EXERCISE AIM: Only one span of the listing below is wanted: the lines from the one with "403, 383, 453" through the one with "- BrownCup 853, 522, 890, 559", reproduced exactly, both ends kept.

(EXERCISE MATERIALS Opens)

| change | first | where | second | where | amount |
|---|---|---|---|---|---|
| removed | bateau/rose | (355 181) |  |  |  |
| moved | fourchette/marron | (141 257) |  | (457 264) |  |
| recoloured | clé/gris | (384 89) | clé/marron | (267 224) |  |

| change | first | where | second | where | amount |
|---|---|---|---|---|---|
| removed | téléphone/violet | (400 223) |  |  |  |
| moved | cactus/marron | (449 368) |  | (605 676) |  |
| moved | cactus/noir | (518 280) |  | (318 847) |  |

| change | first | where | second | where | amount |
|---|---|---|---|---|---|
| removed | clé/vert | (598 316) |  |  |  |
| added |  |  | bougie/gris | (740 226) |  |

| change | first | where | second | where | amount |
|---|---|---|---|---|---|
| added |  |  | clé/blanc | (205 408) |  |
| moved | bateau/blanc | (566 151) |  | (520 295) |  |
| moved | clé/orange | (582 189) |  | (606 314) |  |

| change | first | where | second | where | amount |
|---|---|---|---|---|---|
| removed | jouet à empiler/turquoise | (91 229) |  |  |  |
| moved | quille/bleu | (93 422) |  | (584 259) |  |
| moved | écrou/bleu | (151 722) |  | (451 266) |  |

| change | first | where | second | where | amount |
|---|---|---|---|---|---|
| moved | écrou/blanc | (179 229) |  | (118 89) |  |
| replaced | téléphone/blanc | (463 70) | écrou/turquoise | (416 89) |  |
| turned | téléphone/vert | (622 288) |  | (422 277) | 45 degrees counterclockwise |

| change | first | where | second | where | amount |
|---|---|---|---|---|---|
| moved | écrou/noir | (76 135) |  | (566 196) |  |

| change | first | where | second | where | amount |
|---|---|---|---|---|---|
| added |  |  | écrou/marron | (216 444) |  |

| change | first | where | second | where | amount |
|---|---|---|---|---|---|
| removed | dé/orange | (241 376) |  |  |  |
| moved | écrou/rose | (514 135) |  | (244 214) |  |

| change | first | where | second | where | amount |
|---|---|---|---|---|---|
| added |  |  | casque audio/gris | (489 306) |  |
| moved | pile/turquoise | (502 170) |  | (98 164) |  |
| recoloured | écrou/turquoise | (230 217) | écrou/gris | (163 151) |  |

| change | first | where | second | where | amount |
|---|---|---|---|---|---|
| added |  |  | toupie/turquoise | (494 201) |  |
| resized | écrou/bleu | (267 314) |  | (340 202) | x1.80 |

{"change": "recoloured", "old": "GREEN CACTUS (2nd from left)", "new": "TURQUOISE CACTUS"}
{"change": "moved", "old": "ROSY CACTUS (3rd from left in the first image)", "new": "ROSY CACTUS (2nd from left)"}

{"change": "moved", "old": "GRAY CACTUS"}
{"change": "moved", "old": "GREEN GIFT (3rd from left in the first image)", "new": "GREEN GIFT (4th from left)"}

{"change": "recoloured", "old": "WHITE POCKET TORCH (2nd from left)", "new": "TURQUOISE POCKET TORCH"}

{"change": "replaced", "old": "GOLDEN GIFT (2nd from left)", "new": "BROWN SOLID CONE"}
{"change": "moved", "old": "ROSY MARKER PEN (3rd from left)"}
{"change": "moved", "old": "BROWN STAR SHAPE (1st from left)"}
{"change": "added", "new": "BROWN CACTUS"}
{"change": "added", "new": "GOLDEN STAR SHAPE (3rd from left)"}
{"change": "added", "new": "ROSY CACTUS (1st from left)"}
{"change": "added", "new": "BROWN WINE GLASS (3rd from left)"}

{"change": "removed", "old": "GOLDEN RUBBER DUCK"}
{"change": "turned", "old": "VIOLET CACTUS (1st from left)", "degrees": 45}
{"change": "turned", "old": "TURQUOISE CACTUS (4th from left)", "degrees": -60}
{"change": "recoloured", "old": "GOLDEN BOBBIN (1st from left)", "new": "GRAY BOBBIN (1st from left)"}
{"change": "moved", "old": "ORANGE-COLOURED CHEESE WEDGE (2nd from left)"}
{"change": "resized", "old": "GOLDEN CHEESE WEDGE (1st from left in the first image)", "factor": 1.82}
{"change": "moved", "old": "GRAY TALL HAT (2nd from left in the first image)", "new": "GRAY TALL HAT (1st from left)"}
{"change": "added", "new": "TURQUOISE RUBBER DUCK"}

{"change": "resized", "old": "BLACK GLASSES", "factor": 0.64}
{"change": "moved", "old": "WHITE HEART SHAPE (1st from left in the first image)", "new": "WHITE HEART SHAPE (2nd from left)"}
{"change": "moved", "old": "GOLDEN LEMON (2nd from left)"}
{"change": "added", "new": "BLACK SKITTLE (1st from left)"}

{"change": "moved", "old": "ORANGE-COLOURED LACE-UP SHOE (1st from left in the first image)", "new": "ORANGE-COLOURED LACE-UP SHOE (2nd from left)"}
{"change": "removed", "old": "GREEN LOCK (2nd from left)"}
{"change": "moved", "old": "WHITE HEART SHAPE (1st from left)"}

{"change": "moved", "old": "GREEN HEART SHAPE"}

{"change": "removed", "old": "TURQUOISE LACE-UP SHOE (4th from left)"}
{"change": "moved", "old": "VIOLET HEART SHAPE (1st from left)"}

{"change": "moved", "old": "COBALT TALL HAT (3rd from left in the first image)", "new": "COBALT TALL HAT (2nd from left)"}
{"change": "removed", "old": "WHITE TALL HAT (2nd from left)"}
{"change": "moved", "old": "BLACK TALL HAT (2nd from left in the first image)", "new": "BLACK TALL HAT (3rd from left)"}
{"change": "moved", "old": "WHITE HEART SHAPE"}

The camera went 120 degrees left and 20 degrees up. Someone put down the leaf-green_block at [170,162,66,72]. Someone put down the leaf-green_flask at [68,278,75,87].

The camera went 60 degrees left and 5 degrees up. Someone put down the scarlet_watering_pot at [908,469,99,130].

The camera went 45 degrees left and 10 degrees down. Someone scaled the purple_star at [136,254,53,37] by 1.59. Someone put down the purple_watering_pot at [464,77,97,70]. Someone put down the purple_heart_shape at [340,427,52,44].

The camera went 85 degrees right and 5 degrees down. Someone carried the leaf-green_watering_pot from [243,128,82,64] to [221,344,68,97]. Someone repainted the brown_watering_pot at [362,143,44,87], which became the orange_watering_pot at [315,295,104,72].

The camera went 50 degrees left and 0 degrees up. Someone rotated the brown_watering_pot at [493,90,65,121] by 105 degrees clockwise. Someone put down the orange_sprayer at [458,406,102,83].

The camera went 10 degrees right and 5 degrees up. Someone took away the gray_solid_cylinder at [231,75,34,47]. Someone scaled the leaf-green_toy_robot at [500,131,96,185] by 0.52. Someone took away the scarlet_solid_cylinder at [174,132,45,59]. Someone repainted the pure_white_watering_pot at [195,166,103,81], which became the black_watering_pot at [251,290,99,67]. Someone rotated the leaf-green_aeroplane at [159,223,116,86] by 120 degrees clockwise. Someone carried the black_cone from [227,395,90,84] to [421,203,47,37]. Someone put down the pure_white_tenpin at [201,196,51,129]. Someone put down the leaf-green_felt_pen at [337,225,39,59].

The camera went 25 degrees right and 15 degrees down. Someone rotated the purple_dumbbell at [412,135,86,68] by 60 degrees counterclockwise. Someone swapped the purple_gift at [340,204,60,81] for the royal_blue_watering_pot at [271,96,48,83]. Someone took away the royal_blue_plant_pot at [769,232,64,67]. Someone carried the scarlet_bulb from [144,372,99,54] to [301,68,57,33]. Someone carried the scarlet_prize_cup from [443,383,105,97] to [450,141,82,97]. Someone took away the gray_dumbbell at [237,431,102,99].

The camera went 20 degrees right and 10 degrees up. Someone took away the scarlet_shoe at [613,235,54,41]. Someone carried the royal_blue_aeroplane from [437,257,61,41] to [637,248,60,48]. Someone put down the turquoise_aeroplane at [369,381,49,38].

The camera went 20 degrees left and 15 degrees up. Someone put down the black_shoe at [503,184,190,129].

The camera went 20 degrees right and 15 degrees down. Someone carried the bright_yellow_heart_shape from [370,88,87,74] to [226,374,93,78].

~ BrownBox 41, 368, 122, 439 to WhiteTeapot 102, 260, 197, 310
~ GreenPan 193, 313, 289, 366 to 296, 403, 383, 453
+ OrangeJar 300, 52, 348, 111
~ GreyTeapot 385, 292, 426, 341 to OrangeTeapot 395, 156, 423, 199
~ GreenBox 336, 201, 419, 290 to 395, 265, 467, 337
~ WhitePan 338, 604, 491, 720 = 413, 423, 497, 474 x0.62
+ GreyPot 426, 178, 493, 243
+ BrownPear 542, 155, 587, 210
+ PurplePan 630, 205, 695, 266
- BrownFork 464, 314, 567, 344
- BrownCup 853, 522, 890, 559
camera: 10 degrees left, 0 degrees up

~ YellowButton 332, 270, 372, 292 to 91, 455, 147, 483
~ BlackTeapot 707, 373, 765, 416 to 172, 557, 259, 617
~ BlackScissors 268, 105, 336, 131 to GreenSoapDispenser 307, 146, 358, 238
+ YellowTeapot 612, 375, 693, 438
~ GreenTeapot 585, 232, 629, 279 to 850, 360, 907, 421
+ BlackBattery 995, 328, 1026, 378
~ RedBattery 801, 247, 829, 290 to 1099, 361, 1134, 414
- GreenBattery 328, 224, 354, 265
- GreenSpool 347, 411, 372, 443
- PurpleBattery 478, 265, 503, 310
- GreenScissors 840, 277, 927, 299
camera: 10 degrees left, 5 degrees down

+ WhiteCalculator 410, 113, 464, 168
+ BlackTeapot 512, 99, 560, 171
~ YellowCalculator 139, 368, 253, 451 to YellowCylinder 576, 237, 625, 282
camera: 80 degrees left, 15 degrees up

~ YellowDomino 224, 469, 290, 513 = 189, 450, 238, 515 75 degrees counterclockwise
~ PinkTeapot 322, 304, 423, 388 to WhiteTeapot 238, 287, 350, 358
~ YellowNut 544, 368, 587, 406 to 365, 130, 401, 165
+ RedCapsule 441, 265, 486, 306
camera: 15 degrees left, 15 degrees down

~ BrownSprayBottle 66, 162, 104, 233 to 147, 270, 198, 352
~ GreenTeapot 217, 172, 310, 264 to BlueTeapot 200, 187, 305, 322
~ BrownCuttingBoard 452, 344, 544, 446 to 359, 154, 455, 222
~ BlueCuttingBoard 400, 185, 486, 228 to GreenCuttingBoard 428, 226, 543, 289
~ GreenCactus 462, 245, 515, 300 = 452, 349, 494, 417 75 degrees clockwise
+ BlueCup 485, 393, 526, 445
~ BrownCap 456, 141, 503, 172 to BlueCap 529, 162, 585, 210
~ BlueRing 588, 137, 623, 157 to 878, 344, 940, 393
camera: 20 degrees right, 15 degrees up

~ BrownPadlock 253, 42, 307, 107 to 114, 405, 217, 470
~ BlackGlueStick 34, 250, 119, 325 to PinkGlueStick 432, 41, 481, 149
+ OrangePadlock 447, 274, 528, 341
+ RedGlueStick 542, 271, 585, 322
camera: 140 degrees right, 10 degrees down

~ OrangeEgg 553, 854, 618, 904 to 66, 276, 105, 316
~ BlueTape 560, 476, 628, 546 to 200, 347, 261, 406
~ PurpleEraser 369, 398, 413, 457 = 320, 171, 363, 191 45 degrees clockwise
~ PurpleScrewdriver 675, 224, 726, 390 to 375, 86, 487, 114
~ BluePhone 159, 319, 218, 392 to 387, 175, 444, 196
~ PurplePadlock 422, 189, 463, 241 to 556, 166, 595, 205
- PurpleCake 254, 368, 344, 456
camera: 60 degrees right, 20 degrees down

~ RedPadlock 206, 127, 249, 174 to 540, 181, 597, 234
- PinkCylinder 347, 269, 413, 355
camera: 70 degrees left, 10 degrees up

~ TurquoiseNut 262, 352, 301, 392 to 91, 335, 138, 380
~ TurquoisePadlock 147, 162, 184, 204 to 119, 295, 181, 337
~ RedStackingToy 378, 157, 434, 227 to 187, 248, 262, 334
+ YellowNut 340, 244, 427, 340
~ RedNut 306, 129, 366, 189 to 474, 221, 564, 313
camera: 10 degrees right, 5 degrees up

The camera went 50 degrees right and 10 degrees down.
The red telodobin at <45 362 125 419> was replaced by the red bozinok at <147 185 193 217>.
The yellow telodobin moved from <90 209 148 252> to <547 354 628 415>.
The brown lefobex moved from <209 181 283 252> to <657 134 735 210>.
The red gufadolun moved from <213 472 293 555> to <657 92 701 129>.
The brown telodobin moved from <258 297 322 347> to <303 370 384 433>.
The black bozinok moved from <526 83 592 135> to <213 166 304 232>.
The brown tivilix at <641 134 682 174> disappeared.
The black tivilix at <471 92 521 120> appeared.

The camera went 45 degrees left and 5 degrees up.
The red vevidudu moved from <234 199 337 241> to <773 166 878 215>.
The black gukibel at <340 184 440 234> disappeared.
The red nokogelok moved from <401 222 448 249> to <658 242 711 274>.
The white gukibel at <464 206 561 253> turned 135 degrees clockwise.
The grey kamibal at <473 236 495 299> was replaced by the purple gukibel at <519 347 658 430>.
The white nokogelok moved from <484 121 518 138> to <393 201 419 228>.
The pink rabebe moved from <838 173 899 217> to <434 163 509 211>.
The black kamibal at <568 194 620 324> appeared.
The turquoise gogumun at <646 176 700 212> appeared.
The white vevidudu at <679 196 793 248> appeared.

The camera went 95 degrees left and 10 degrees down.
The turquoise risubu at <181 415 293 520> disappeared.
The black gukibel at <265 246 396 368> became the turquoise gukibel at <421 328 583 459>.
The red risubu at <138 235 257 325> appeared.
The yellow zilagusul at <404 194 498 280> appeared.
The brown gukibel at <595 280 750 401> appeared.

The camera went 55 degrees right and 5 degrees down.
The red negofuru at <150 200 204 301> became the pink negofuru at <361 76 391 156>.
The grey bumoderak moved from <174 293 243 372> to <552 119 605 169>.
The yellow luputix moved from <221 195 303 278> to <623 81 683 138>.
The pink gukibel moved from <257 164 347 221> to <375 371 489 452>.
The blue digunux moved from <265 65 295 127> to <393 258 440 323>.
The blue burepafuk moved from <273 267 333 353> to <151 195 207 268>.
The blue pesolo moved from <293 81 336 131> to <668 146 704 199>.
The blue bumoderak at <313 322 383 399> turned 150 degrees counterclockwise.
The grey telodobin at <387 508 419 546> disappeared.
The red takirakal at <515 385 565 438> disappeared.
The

(EXERCISE MATERIALS Closes)

REPLY:
~ GreenPan 193, 313, 289, 366 to 296, 403, 383, 453
+ OrangeJar 300, 52, 348, 111
~ GreyTeapot 385, 292, 426, 341 to OrangeTeapot 395, 156, 423, 199
~ GreenBox 336, 201, 419, 290 to 395, 265, 467, 337
~ WhitePan 338, 604, 491, 720 = 413, 423, 497, 474 x0.62
+ GreyPot 426, 178, 493, 243
+ BrownPear 542, 155, 587, 210
+ PurplePan 630, 205, 695, 266
- BrownFork 464, 314, 567, 344
- BrownCup 853, 522, 890, 559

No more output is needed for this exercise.